What the exercise asks
How many lines in the listing below contain the word "major"? Reply with the number only.

Stored entries

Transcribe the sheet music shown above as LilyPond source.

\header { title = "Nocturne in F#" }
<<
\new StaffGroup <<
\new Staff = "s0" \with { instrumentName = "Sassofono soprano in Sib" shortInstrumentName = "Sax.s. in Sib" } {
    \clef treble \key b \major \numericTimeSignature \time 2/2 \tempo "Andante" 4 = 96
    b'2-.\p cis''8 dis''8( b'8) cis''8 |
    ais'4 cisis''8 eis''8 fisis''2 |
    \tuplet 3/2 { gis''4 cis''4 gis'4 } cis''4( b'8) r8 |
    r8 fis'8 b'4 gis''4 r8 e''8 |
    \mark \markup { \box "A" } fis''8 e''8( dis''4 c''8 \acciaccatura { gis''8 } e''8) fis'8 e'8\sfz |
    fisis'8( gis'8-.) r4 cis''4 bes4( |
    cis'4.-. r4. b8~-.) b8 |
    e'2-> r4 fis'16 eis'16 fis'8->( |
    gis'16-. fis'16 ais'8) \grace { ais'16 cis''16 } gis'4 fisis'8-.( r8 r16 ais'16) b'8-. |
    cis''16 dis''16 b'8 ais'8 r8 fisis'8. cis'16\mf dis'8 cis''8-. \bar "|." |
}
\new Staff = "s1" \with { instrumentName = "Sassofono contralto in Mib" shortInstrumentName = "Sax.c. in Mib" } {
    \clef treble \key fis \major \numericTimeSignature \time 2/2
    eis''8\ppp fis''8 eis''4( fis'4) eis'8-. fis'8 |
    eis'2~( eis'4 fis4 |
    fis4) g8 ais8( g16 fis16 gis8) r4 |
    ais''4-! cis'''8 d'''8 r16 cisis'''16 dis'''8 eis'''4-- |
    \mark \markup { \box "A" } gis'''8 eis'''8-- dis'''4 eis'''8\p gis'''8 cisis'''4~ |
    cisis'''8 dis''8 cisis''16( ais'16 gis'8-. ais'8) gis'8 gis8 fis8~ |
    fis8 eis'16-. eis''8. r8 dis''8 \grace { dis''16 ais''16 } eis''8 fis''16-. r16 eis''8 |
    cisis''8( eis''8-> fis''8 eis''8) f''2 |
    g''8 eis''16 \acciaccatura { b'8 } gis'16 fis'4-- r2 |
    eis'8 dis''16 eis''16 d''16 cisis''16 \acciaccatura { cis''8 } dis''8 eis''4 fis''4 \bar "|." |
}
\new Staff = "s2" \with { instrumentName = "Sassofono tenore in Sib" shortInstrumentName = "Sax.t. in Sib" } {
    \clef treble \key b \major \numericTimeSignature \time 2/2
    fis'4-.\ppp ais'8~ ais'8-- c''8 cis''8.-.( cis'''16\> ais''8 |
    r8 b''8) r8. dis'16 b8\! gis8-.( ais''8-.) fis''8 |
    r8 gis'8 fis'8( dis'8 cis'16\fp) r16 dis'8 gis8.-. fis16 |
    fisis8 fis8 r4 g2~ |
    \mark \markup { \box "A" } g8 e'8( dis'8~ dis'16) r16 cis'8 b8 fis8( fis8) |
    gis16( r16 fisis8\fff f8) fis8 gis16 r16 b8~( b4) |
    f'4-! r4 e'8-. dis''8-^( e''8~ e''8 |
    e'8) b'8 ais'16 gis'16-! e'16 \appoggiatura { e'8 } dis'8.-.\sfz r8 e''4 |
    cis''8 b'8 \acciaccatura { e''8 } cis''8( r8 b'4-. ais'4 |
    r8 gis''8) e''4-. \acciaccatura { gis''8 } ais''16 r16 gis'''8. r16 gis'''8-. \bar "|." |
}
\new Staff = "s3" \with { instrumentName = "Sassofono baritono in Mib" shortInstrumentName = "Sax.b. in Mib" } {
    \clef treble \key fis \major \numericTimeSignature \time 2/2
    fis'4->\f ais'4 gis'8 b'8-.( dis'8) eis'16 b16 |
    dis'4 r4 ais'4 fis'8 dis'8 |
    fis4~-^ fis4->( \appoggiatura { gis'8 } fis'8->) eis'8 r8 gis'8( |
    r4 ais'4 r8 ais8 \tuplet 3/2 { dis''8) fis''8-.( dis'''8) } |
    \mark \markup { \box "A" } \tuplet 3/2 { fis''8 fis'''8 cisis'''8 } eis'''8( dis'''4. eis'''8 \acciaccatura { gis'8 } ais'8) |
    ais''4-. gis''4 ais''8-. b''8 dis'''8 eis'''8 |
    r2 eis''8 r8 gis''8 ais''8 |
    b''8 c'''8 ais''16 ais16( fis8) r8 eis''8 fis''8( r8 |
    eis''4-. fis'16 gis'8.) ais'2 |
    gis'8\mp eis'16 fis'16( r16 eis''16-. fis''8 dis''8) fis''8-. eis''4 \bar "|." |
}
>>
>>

Answer for the task
4